- **Provided data**
========================

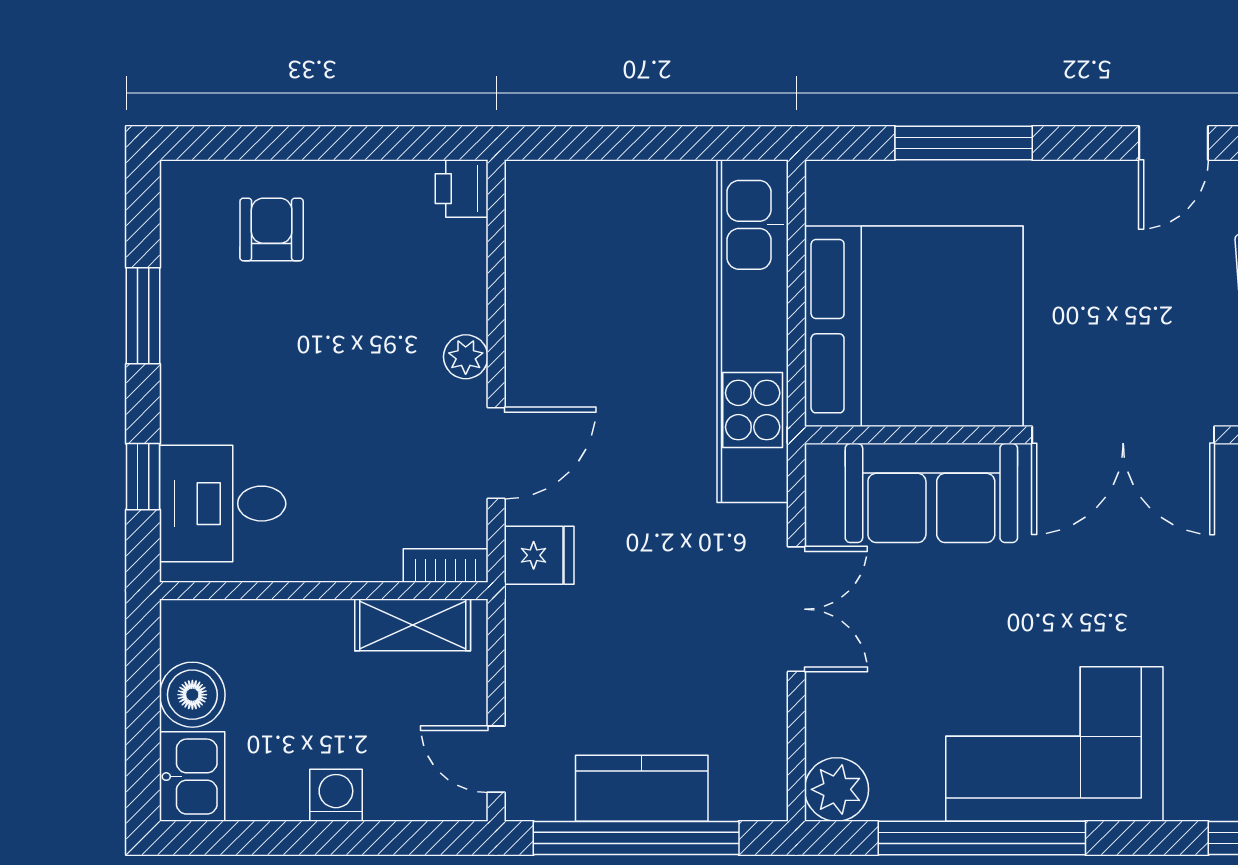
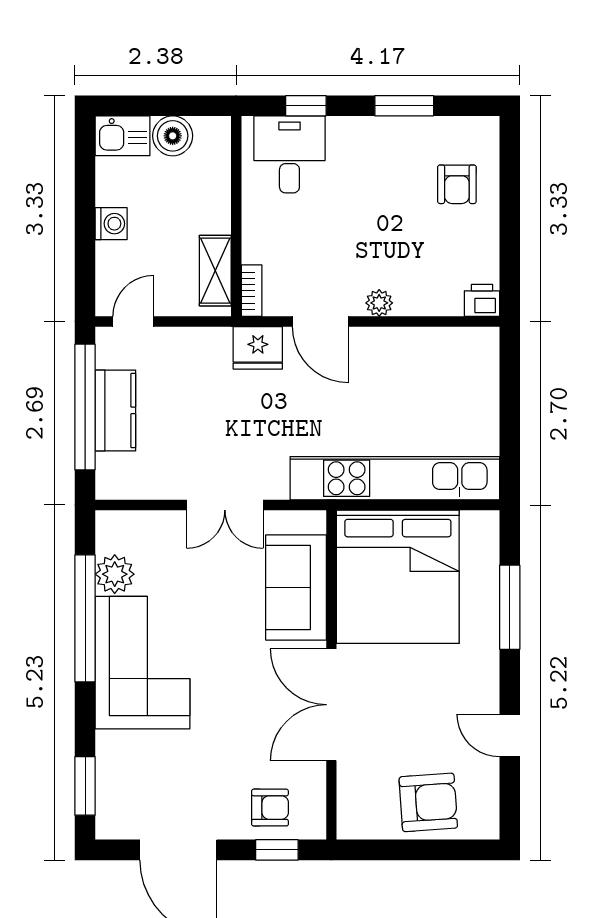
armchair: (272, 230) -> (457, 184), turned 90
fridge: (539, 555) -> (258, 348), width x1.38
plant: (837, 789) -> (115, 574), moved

========================

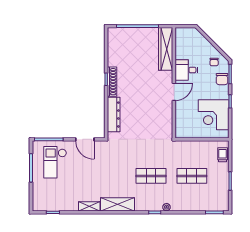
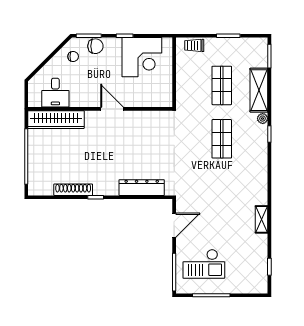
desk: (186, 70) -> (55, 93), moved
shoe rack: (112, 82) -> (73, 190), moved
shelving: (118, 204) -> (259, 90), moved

========================

- **Your assignment**
Your reply should hold all the lines from the listing above in which "moved" appears.

- **Answer below**
plant: (837, 789) -> (115, 574), moved
desk: (186, 70) -> (55, 93), moved
shoe rack: (112, 82) -> (73, 190), moved
shelving: (118, 204) -> (259, 90), moved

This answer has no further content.